→ **Task details**
In the material below, some lines may hold the word "pyramid"; state how many do, giving only the number.

┌──

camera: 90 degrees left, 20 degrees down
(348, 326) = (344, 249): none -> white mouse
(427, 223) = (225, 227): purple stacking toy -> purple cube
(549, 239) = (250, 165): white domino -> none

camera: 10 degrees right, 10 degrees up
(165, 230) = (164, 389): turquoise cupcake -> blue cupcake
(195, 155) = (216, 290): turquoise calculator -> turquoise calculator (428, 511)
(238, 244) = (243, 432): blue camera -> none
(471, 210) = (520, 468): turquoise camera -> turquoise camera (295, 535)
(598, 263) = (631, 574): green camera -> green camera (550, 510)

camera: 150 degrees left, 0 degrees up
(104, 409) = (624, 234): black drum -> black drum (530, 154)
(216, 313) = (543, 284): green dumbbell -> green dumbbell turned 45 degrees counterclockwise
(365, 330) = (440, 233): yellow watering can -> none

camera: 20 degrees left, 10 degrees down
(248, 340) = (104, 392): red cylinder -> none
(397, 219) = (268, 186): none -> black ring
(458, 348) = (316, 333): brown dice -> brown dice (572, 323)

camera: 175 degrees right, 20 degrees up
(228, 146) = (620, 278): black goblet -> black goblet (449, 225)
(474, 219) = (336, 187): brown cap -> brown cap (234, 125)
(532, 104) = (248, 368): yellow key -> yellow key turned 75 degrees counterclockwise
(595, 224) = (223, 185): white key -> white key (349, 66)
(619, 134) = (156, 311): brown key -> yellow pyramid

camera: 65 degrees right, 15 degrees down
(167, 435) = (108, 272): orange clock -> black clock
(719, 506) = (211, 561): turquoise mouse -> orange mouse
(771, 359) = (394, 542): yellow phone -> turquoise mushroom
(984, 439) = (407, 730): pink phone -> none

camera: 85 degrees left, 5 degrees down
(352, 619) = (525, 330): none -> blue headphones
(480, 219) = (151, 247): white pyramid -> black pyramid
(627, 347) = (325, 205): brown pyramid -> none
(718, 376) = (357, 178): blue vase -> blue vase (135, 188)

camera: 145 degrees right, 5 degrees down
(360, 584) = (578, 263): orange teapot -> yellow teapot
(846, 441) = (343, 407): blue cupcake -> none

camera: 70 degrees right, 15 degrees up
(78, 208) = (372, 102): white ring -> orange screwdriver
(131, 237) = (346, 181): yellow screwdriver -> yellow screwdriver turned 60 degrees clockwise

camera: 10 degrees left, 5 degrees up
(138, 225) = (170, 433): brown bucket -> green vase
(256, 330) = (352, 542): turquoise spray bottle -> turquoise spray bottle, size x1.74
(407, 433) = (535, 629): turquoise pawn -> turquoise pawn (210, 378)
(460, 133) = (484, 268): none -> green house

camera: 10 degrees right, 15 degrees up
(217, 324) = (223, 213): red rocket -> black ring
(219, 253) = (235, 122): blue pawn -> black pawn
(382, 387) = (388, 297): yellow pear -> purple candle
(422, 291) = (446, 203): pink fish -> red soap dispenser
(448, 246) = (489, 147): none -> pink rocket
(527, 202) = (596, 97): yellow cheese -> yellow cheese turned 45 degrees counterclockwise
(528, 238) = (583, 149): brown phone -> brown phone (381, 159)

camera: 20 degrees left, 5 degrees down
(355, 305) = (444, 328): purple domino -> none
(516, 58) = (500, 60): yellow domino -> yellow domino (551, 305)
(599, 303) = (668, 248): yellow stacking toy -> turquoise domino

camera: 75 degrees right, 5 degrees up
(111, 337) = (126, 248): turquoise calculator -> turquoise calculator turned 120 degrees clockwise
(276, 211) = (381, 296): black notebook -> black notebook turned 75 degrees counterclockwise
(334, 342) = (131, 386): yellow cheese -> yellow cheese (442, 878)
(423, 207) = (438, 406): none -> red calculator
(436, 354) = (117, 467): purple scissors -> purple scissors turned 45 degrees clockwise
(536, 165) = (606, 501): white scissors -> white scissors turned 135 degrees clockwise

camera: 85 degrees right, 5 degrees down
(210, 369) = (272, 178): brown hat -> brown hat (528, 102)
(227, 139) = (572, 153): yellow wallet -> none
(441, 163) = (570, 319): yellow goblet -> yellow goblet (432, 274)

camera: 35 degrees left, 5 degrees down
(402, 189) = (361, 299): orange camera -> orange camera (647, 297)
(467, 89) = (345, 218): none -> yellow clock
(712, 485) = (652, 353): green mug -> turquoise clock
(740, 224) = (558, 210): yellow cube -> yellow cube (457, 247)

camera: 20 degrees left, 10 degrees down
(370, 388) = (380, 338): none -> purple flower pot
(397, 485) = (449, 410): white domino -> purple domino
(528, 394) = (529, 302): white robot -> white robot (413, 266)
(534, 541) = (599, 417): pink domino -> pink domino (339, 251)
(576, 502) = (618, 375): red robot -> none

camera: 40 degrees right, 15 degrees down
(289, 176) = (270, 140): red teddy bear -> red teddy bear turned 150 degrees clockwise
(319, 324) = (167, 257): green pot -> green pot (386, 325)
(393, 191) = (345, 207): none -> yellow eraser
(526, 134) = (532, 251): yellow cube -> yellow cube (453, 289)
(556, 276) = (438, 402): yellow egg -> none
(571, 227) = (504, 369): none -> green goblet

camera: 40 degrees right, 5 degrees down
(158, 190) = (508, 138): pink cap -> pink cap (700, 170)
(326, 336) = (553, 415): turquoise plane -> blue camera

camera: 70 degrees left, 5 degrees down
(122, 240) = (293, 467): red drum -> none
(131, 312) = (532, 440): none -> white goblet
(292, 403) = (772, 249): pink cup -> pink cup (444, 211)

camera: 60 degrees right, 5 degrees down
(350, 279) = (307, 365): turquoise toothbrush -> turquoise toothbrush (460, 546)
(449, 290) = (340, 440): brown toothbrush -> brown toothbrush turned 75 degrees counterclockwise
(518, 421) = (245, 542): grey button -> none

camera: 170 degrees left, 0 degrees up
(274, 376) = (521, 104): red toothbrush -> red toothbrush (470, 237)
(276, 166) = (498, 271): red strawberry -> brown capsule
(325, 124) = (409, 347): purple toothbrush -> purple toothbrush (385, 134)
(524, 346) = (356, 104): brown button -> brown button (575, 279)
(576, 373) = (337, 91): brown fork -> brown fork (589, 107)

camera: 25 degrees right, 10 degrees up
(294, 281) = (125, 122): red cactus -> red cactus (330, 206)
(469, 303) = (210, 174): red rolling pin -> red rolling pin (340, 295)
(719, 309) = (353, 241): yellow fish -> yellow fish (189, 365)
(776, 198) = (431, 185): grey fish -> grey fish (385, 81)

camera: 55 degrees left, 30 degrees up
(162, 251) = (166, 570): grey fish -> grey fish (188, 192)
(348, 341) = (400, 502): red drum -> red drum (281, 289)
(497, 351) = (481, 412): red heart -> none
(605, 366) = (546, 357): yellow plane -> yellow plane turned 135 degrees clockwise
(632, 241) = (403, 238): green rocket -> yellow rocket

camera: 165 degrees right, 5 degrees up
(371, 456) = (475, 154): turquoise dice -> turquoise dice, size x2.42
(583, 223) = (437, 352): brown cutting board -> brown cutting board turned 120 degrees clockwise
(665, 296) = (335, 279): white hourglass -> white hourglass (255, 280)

└──

→ **Answer space**
3